_LISTED RECORDS_

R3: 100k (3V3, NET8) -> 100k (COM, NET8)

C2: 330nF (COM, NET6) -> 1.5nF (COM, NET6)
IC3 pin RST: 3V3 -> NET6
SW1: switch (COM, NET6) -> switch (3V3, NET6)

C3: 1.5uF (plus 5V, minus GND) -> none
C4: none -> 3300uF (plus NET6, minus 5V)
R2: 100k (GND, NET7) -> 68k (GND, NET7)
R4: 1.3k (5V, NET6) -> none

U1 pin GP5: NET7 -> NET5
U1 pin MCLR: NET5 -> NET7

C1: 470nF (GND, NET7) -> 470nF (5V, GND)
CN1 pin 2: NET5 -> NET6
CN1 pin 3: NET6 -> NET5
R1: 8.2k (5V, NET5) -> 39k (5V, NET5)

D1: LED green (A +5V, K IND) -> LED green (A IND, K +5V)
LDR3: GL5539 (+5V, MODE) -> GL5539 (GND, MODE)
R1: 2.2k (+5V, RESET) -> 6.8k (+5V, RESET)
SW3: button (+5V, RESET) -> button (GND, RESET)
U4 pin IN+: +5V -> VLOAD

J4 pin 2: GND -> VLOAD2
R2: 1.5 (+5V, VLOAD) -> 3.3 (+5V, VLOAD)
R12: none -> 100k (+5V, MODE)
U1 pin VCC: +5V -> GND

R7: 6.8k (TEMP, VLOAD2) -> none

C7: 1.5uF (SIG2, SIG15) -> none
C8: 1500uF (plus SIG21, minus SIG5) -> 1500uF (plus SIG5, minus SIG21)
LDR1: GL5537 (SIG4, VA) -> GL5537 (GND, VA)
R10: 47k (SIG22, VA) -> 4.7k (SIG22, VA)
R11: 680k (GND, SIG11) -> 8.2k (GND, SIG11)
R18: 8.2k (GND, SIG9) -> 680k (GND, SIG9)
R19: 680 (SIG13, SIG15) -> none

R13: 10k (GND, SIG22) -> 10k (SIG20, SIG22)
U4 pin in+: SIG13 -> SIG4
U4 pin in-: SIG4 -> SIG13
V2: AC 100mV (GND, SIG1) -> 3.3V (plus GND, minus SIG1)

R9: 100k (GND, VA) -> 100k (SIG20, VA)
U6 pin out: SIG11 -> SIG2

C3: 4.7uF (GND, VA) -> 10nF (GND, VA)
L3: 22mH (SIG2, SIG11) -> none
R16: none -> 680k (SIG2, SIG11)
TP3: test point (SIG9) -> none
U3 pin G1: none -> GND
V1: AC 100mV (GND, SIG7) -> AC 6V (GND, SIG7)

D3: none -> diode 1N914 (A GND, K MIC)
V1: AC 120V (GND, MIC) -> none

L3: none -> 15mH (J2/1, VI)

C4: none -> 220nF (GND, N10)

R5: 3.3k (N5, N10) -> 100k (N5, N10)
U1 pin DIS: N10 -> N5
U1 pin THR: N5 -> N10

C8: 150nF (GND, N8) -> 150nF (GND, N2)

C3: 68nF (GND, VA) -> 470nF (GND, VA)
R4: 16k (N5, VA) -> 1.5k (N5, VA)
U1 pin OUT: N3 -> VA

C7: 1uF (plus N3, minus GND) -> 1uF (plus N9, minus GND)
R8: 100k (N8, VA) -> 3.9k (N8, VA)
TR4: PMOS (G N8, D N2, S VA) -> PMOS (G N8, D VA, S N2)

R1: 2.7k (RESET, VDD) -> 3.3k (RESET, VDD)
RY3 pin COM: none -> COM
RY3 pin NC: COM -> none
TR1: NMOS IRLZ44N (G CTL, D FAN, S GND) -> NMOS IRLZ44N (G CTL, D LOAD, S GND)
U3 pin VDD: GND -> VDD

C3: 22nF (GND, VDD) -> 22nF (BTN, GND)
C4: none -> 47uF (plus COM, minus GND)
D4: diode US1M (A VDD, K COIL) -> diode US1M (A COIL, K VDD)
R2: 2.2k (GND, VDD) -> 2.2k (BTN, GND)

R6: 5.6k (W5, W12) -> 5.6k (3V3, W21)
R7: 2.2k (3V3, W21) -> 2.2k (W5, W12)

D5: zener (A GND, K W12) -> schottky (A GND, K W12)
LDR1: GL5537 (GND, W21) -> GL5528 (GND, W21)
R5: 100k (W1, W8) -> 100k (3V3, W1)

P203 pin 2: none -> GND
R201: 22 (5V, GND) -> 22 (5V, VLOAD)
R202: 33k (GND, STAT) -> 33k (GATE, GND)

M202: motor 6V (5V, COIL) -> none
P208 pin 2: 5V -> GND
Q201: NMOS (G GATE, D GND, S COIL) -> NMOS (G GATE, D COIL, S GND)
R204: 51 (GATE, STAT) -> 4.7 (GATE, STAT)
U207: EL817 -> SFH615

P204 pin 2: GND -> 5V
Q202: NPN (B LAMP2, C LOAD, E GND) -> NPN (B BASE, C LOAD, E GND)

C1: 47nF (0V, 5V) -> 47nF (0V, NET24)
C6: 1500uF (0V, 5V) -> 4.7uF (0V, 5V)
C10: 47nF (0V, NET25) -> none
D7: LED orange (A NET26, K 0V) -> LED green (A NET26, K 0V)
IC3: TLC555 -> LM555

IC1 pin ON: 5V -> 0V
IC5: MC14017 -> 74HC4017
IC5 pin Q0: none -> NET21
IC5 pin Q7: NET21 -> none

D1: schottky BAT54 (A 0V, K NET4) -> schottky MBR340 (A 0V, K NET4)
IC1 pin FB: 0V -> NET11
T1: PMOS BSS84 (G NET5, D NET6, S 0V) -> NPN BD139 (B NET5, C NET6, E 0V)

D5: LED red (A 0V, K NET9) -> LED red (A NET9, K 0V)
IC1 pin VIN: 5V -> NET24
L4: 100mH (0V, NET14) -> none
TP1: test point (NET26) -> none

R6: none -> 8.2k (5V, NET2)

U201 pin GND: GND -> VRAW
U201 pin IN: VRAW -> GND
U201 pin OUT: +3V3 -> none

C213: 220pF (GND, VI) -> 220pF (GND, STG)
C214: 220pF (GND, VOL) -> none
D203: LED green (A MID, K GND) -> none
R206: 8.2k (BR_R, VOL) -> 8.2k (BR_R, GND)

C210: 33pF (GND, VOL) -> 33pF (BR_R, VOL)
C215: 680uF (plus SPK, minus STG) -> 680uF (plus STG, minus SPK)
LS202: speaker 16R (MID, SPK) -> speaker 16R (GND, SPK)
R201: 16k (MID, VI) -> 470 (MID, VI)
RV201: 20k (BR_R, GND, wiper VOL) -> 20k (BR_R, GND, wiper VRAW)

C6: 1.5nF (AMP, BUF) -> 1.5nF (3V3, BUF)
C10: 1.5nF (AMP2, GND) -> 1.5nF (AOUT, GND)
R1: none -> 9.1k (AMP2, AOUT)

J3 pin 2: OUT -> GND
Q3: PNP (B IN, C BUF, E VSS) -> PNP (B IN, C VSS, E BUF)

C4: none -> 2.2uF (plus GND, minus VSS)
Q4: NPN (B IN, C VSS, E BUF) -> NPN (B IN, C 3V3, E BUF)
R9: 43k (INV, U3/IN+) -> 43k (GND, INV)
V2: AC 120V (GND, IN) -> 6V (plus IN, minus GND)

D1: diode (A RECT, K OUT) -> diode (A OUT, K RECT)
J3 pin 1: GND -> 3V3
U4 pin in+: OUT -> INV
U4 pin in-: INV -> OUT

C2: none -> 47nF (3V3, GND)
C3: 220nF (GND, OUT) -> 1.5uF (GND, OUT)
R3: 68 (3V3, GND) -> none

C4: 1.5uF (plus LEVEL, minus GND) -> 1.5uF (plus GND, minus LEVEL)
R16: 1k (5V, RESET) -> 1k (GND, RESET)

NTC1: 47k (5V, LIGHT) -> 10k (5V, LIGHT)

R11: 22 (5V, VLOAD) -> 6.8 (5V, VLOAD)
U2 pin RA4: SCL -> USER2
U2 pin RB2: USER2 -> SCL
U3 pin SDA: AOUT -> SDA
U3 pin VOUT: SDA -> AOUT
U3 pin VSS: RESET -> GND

_EXERCISE OBJECTIVE_
Return, word for word, each line from the line that contains "U4 pin in+: OUT -> INV" to the end of the listing above; include both end lines and nothing else.

_RESULT FOR THIS EXERCISE_
U4 pin in+: OUT -> INV
U4 pin in-: INV -> OUT

C2: none -> 47nF (3V3, GND)
C3: 220nF (GND, OUT) -> 1.5uF (GND, OUT)
R3: 68 (3V3, GND) -> none

C4: 1.5uF (plus LEVEL, minus GND) -> 1.5uF (plus GND, minus LEVEL)
R16: 1k (5V, RESET) -> 1k (GND, RESET)

NTC1: 47k (5V, LIGHT) -> 10k (5V, LIGHT)

R11: 22 (5V, VLOAD) -> 6.8 (5V, VLOAD)
U2 pin RA4: SCL -> USER2
U2 pin RB2: USER2 -> SCL
U3 pin SDA: AOUT -> SDA
U3 pin VOUT: SDA -> AOUT
U3 pin VSS: RESET -> GND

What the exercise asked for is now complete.